+++ DATASET EXCERPTS +++

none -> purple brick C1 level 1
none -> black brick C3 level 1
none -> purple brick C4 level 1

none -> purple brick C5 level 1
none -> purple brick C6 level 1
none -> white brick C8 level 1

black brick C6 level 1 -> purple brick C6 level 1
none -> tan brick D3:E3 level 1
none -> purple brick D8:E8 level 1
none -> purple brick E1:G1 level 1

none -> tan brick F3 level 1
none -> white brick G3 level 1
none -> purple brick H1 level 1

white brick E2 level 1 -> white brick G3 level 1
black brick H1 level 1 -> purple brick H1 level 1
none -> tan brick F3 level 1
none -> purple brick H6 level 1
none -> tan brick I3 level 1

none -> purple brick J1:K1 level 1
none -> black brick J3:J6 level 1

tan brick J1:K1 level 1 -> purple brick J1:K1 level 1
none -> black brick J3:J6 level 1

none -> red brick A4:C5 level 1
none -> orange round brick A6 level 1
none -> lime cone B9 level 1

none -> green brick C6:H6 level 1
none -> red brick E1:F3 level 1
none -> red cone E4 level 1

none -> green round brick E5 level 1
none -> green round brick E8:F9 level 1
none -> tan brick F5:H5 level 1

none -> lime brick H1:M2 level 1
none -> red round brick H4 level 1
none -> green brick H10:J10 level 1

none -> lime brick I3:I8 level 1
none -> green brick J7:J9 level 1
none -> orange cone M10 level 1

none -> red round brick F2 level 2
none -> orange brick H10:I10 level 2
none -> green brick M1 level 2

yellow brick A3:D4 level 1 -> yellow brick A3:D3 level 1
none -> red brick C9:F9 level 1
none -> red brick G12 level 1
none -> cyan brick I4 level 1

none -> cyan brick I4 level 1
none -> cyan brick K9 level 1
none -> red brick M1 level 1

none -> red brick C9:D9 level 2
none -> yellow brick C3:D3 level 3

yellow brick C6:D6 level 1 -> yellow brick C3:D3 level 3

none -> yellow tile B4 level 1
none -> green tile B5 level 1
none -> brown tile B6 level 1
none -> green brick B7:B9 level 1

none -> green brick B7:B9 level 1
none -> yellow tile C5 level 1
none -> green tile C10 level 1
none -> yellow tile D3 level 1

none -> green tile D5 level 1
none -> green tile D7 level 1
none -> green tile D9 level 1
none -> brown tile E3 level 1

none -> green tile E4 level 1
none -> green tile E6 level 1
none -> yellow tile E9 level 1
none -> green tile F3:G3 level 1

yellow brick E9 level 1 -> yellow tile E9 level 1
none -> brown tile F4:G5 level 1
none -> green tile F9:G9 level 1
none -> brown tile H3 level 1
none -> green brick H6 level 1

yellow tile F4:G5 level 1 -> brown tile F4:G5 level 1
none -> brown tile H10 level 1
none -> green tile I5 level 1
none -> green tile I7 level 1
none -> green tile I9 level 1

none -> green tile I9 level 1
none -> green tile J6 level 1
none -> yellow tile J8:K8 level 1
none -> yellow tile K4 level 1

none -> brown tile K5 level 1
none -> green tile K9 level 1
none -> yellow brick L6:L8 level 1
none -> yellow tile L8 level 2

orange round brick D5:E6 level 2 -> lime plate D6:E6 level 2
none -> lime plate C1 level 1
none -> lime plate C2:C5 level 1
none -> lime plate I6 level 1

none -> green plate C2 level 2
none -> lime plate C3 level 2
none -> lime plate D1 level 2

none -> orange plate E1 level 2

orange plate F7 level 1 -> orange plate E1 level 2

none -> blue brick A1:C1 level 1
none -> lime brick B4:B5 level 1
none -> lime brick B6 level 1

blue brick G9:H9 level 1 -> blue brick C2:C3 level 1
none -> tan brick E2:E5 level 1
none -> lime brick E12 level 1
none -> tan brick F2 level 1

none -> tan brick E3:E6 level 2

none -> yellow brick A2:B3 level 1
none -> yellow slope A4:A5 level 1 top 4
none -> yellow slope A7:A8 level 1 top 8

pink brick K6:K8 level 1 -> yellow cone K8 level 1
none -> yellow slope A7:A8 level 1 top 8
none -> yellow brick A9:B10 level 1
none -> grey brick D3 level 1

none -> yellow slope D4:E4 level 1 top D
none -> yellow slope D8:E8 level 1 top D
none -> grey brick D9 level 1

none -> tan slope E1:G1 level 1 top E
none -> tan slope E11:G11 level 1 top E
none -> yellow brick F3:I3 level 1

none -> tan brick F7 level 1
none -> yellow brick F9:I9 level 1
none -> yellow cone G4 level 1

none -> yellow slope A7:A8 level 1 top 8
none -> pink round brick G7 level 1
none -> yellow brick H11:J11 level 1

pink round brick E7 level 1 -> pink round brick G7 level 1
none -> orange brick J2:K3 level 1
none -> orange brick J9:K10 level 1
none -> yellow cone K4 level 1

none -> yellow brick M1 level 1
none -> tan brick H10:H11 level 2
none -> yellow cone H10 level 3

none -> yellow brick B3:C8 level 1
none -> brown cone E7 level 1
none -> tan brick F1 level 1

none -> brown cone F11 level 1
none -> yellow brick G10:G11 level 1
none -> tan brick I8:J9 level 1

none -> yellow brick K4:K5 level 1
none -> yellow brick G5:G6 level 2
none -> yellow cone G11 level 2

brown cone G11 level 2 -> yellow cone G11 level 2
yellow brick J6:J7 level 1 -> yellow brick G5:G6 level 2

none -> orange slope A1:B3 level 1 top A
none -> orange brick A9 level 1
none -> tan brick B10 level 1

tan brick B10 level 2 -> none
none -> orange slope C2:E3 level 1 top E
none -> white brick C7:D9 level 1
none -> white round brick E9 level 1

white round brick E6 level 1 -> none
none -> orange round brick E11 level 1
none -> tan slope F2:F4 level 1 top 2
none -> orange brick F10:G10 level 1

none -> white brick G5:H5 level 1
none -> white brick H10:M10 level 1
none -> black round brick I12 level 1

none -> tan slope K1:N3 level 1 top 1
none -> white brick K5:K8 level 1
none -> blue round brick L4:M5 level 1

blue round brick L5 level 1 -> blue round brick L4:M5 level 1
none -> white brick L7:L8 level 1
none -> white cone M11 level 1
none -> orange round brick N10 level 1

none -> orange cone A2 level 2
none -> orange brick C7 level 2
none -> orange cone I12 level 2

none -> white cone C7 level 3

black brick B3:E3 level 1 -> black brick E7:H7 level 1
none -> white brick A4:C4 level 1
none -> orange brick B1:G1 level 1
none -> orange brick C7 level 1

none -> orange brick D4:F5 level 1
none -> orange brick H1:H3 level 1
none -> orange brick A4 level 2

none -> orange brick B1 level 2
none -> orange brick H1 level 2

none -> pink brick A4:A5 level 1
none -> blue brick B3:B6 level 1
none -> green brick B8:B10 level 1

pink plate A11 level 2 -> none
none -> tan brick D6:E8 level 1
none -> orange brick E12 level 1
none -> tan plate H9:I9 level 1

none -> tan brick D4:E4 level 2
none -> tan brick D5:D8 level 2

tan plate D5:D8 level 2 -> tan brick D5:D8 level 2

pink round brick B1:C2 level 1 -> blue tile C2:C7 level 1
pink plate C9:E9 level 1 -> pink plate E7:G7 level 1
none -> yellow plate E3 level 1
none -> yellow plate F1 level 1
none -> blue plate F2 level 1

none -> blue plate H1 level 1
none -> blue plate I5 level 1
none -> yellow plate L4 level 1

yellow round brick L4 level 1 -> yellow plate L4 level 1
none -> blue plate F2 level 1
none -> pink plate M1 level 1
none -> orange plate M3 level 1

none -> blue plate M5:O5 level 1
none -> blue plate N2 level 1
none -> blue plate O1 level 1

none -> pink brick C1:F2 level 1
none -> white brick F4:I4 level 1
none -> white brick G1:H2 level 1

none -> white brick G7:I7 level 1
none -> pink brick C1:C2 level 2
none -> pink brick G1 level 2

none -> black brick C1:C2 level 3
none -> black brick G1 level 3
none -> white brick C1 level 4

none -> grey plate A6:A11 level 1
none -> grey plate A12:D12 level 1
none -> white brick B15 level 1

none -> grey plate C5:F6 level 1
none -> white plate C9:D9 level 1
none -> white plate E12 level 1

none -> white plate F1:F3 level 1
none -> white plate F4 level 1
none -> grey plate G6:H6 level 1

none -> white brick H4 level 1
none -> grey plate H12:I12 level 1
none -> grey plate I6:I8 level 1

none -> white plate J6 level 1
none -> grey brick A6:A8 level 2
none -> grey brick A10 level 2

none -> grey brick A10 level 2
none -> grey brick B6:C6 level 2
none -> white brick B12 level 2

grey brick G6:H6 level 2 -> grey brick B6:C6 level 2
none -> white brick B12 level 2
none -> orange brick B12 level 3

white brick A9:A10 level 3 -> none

+++

Reproduce, exactly and with both ends included, every line from the one that contains "none -> white plate F4 level 1" to the end of the listing above.

EXERCISE SOLUTION:
none -> white plate F4 level 1
none -> grey plate G6:H6 level 1

none -> white brick H4 level 1
none -> grey plate H12:I12 level 1
none -> grey plate I6:I8 level 1

none -> white plate J6 level 1
none -> grey brick A6:A8 level 2
none -> grey brick A10 level 2

none -> grey brick A10 level 2
none -> grey brick B6:C6 level 2
none -> white brick B12 level 2

grey brick G6:H6 level 2 -> grey brick B6:C6 level 2
none -> white brick B12 level 2
none -> orange brick B12 level 3

white brick A9:A10 level 3 -> none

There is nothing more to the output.